* Data block

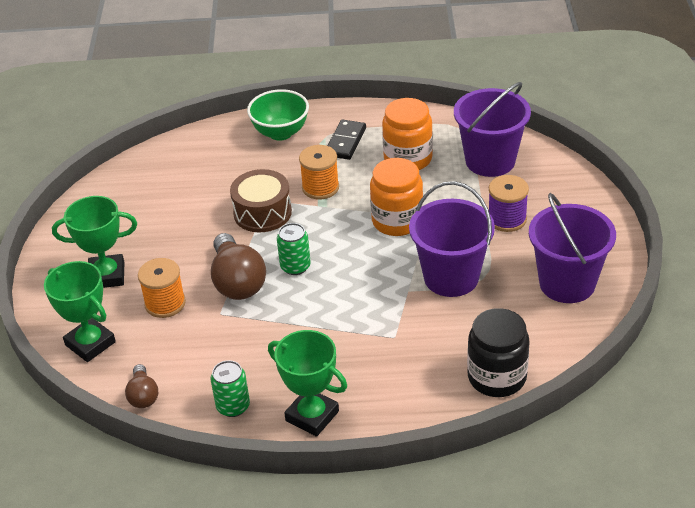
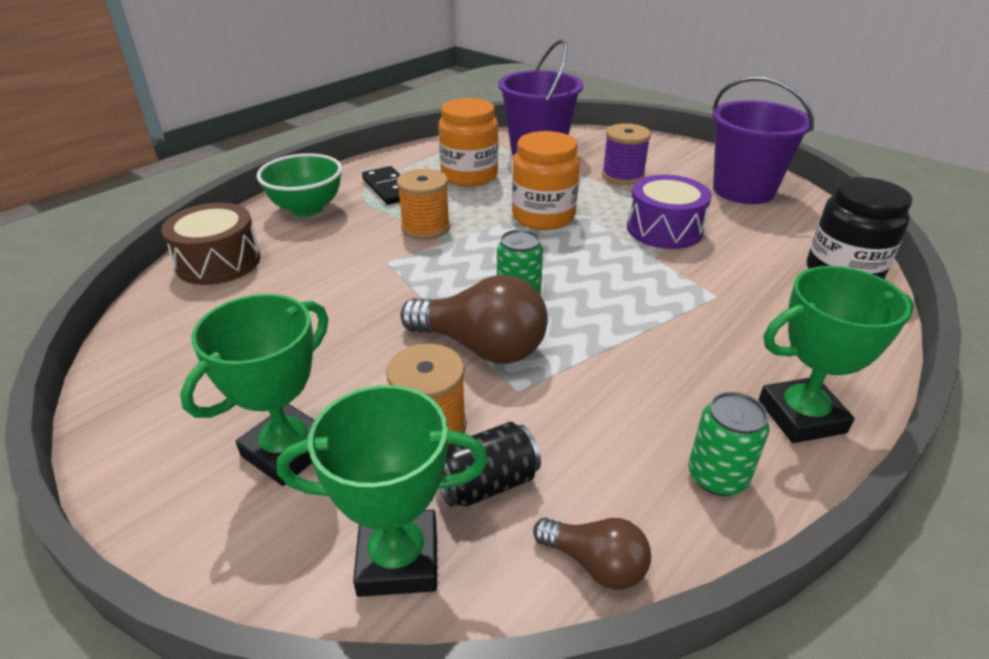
camera: 50 degrees left, 5 degrees down
brown drum [230,169,292,232] -> brown drum moved to [161,203,261,285]
purple bucket [409,181,495,297] -> purple drum [627,175,712,249]
none -> black can [440,422,541,507]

* Work to be completed
Would you write out the data exactly, with no pictures in the copy?

* Exercise response
camera: 50 degrees left, 5 degrees down
brown drum [230,169,292,232] -> brown drum moved to [161,203,261,285]
purple bucket [409,181,495,297] -> purple drum [627,175,712,249]
none -> black can [440,422,541,507]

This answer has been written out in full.